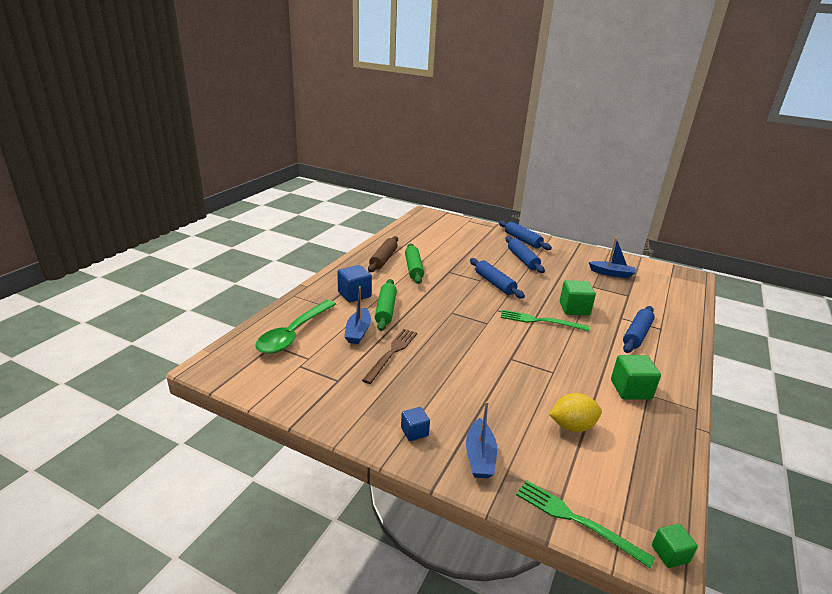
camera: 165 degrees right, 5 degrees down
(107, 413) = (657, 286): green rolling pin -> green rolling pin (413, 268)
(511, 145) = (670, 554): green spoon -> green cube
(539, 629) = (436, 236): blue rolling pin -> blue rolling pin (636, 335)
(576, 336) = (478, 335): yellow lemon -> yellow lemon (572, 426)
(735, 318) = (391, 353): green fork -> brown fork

— Work to complete —
The records above must be copied exactly, with no pictures carried over.

— Answer space —
camera: 165 degrees right, 5 degrees down
(107, 413) = (657, 286): green rolling pin -> green rolling pin (413, 268)
(511, 145) = (670, 554): green spoon -> green cube
(539, 629) = (436, 236): blue rolling pin -> blue rolling pin (636, 335)
(576, 336) = (478, 335): yellow lemon -> yellow lemon (572, 426)
(735, 318) = (391, 353): green fork -> brown fork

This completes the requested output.